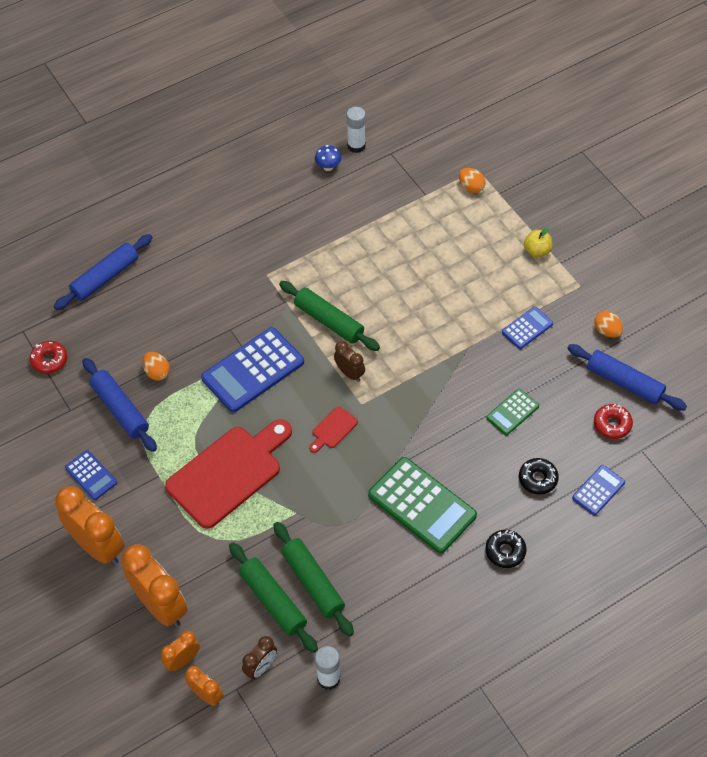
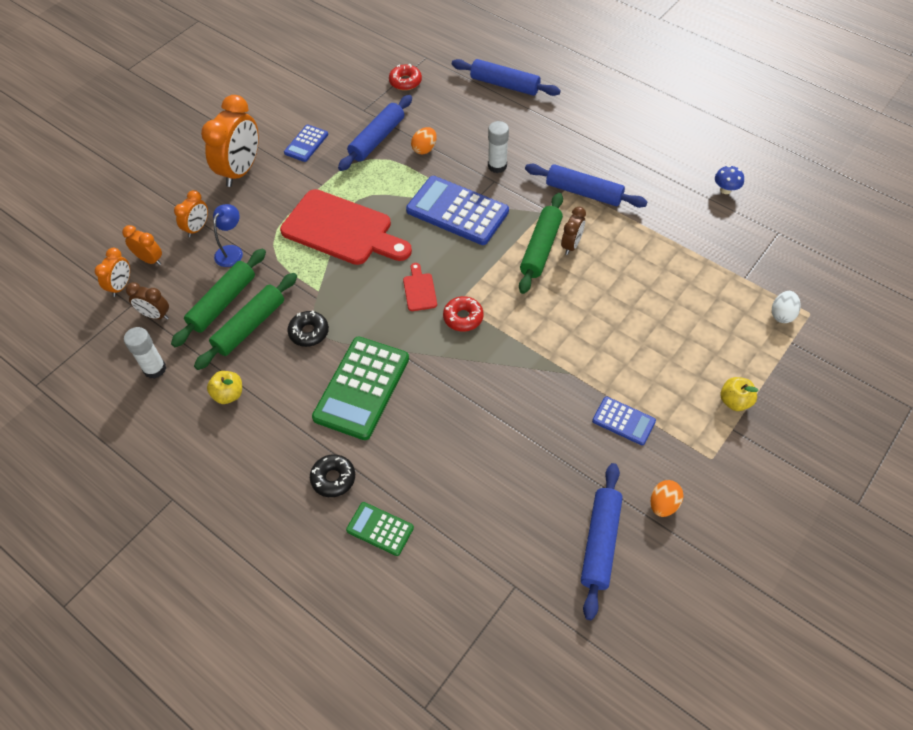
camera: 70 degrees right, 0 degrees up
(160, 605) = (197, 228): orange clock -> orange clock, size x0.52
(209, 579) = (232, 251): none -> blue lamp
(280, 266) = (584, 192): none -> blue rolling pin
(333, 429) = (419, 290): red cutting board -> red cutting board turned 60 degrees clockwise
(349, 373) = (488, 283): brown clock -> brown clock (571, 245)
(356, 146) = (767, 203): white glue stick -> white glue stick (497, 166)
(385, 617) = (228, 394): none -> yellow apple
(471, 187) = (782, 314): orange egg -> white egg
(512, 412) = (507, 437): green calculator -> green calculator (380, 529)
(538, 479) = (433, 485): black donut -> black donut (309, 332)
(598, 490) = (441, 552): blue calculator -> none
(612, 424) = (536, 544): red donut -> red donut (463, 317)

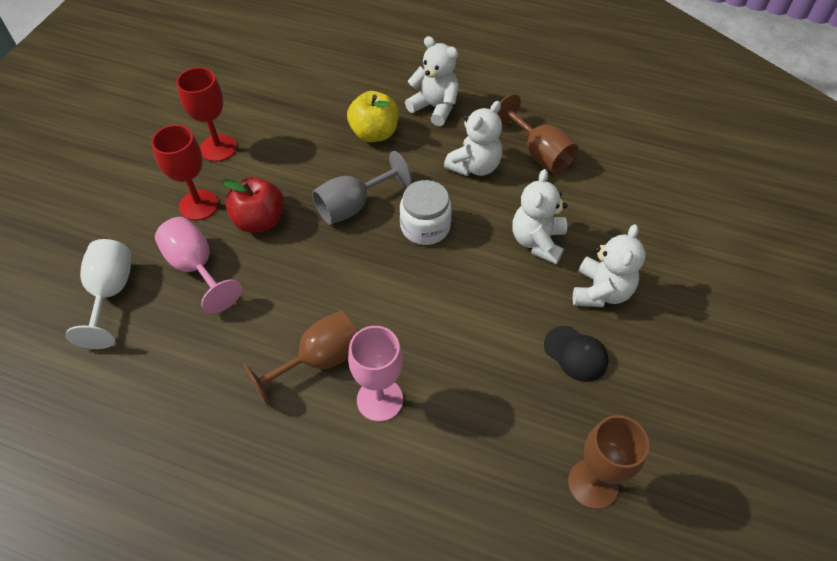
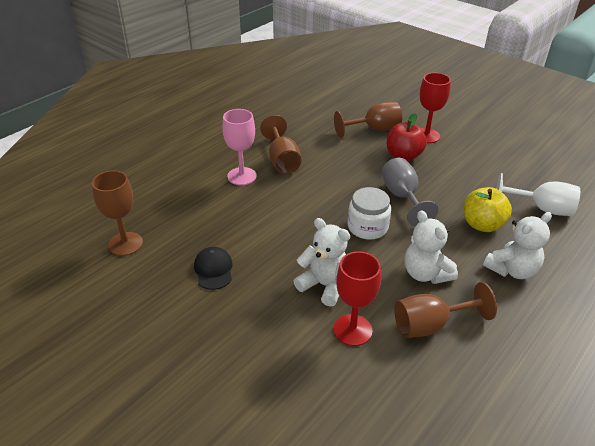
camera: 110 degrees right, 15 degrees down
(111, 293) = (368, 103): white goblet -> white goblet (541, 208)
(196, 267) = (374, 129): pink goblet -> brown goblet
(218, 148) = (481, 149): red goblet -> red goblet (352, 330)
(575, 354) = (213, 270): black cap -> black cap turned 105 degrees clockwise
(601, 291) = (255, 306): white teddy bear -> none

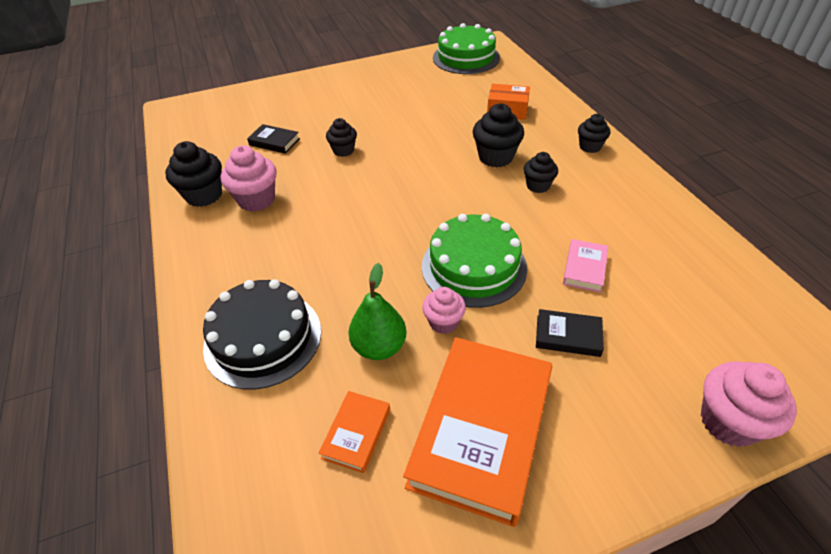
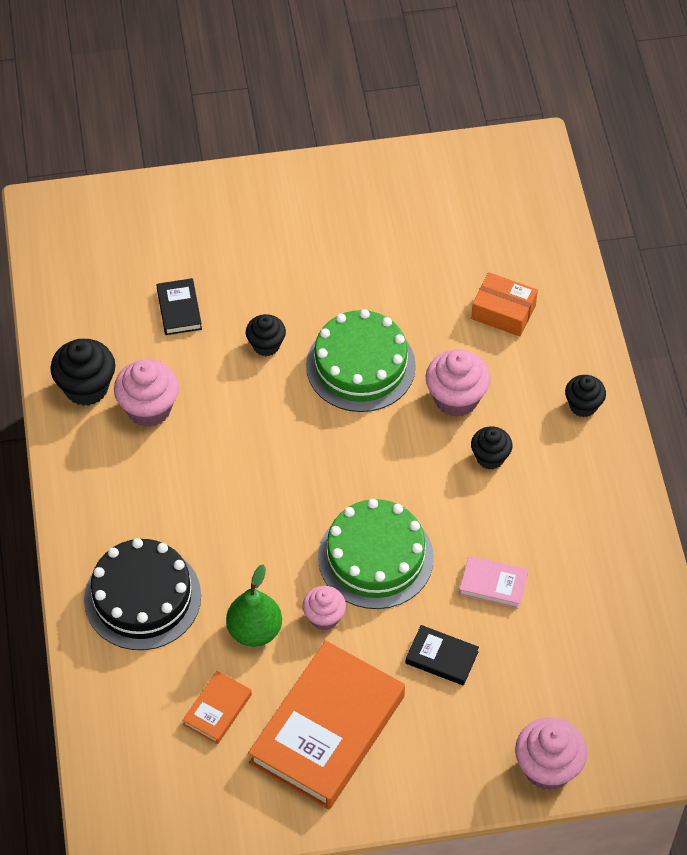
camera: 10 degrees right, 10 degrees up
(274, 142) = (179, 309): black book -> black book turned 45 degrees clockwise
(466, 58) = (484, 180): green cake -> green cake (360, 366)
(495, 157) = (456, 398): black cupcake -> pink cupcake
(584, 268) = (493, 584): pink book -> pink book turned 75 degrees clockwise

Exercise brief:
Set down only these lines, exactly: the one containing "camera: 10 degrees right, 10 degrees up" and each line after it through the end of the entries above.

Answer box:
camera: 10 degrees right, 10 degrees up
(274, 142) = (179, 309): black book -> black book turned 45 degrees clockwise
(466, 58) = (484, 180): green cake -> green cake (360, 366)
(495, 157) = (456, 398): black cupcake -> pink cupcake
(584, 268) = (493, 584): pink book -> pink book turned 75 degrees clockwise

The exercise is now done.